■ Task requirements
Reproduce exactly the lines of the material beneath, from the line that contains "(699, 203) = (787, 291): yellow" to the line that contains "(827, 175) = (971, 363): purple", both included, and no other lines.

■ Data section
· · · · ·
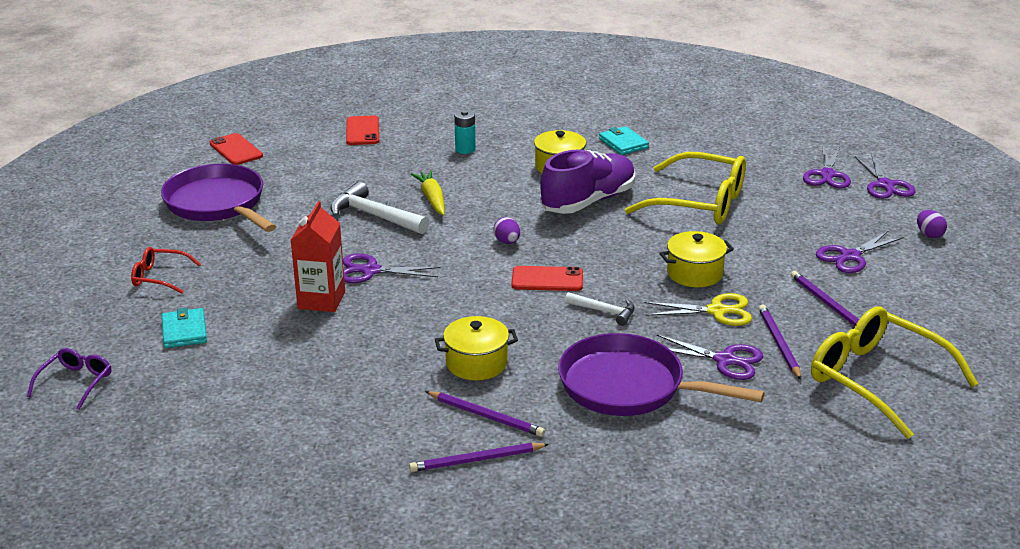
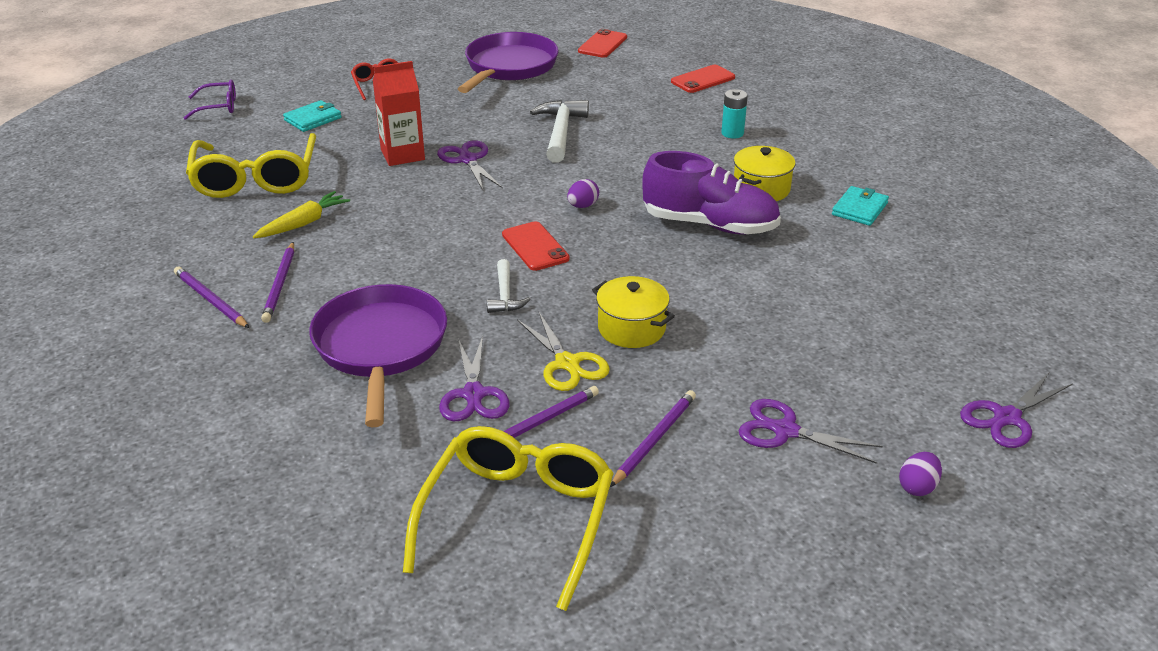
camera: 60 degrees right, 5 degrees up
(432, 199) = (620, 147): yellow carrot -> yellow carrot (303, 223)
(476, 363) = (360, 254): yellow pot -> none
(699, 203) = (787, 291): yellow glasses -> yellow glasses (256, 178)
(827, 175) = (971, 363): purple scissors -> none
· · · · ·
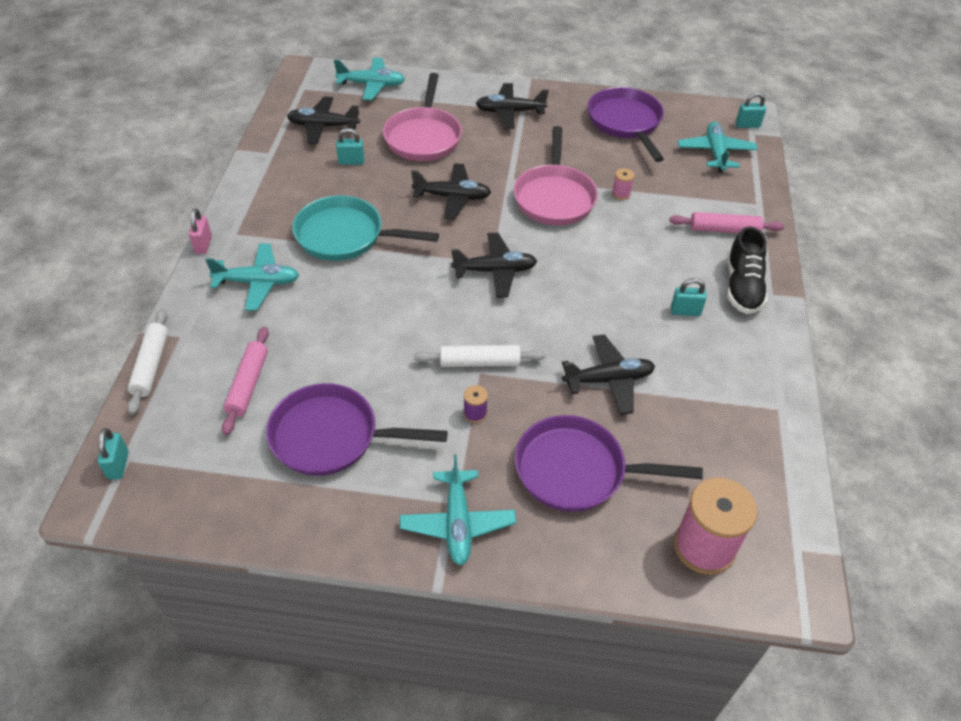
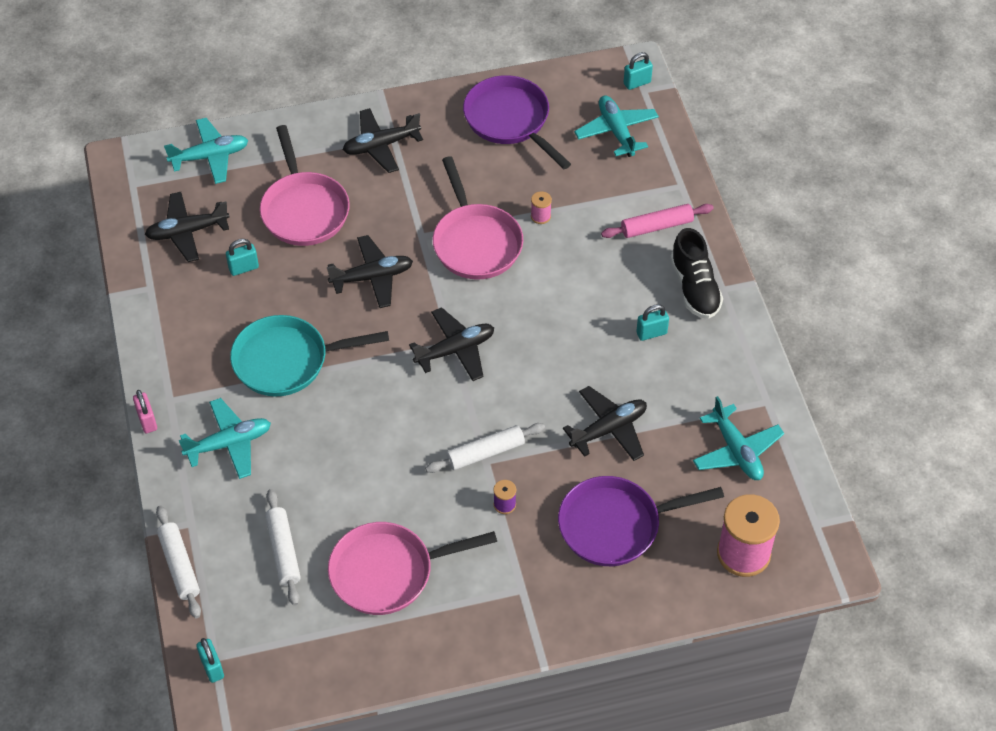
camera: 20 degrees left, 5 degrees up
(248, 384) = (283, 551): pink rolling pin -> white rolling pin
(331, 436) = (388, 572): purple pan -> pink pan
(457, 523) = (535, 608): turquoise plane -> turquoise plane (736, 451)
· · · · ·
■ Exercise output
(699, 203) = (787, 291): yellow glasses -> yellow glasses (256, 178)
(827, 175) = (971, 363): purple scissors -> none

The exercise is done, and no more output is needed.